**Source material**
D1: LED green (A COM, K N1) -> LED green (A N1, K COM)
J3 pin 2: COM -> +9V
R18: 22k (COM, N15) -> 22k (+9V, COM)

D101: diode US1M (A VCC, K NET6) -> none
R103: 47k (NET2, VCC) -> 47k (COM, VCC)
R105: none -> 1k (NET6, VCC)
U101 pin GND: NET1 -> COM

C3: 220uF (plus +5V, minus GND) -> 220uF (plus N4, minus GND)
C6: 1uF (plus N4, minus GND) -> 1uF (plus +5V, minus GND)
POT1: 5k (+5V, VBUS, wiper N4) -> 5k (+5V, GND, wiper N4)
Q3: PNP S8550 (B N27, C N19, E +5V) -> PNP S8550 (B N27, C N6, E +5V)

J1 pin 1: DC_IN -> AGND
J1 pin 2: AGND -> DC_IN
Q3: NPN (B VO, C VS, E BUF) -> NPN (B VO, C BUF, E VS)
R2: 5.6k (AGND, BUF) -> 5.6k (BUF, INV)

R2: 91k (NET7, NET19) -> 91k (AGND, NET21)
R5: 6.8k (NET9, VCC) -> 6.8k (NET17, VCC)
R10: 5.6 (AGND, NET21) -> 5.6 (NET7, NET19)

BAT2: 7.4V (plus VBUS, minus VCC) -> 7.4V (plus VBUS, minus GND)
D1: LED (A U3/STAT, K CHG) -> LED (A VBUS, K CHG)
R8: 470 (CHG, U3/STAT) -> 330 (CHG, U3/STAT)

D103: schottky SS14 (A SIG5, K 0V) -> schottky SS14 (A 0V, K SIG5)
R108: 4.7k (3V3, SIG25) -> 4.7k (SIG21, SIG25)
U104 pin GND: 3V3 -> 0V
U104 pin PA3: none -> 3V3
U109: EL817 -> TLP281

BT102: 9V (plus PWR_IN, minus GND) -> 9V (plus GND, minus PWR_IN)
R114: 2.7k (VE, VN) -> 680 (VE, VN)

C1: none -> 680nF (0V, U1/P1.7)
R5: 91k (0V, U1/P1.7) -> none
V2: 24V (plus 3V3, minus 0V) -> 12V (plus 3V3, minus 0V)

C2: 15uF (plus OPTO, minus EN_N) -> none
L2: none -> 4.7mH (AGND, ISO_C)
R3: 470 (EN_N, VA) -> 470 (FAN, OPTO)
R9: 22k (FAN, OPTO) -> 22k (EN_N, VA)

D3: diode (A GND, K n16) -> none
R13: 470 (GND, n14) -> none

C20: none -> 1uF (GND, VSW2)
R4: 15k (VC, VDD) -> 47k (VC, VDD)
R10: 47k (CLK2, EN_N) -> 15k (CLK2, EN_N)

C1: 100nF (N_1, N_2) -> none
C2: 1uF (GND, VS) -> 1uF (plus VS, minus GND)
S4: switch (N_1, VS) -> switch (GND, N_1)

**Your goal**
Write out, from the lines above, only those from the line with "POT1: 5k (+5V, VBUS, wiper" to the line with "C2: 1uF (GND, VS) -> 1uF (plus VS, minus GND)", exactly as given, including the first and the last.

**Response area**
POT1: 5k (+5V, VBUS, wiper N4) -> 5k (+5V, GND, wiper N4)
Q3: PNP S8550 (B N27, C N19, E +5V) -> PNP S8550 (B N27, C N6, E +5V)

J1 pin 1: DC_IN -> AGND
J1 pin 2: AGND -> DC_IN
Q3: NPN (B VO, C VS, E BUF) -> NPN (B VO, C BUF, E VS)
R2: 5.6k (AGND, BUF) -> 5.6k (BUF, INV)

R2: 91k (NET7, NET19) -> 91k (AGND, NET21)
R5: 6.8k (NET9, VCC) -> 6.8k (NET17, VCC)
R10: 5.6 (AGND, NET21) -> 5.6 (NET7, NET19)

BAT2: 7.4V (plus VBUS, minus VCC) -> 7.4V (plus VBUS, minus GND)
D1: LED (A U3/STAT, K CHG) -> LED (A VBUS, K CHG)
R8: 470 (CHG, U3/STAT) -> 330 (CHG, U3/STAT)

D103: schottky SS14 (A SIG5, K 0V) -> schottky SS14 (A 0V, K SIG5)
R108: 4.7k (3V3, SIG25) -> 4.7k (SIG21, SIG25)
U104 pin GND: 3V3 -> 0V
U104 pin PA3: none -> 3V3
U109: EL817 -> TLP281

BT102: 9V (plus PWR_IN, minus GND) -> 9V (plus GND, minus PWR_IN)
R114: 2.7k (VE, VN) -> 680 (VE, VN)

C1: none -> 680nF (0V, U1/P1.7)
R5: 91k (0V, U1/P1.7) -> none
V2: 24V (plus 3V3, minus 0V) -> 12V (plus 3V3, minus 0V)

C2: 15uF (plus OPTO, minus EN_N) -> none
L2: none -> 4.7mH (AGND, ISO_C)
R3: 470 (EN_N, VA) -> 470 (FAN, OPTO)
R9: 22k (FAN, OPTO) -> 22k (EN_N, VA)

D3: diode (A GND, K n16) -> none
R13: 470 (GND, n14) -> none

C20: none -> 1uF (GND, VSW2)
R4: 15k (VC, VDD) -> 47k (VC, VDD)
R10: 47k (CLK2, EN_N) -> 15k (CLK2, EN_N)

C1: 100nF (N_1, N_2) -> none
C2: 1uF (GND, VS) -> 1uF (plus VS, minus GND)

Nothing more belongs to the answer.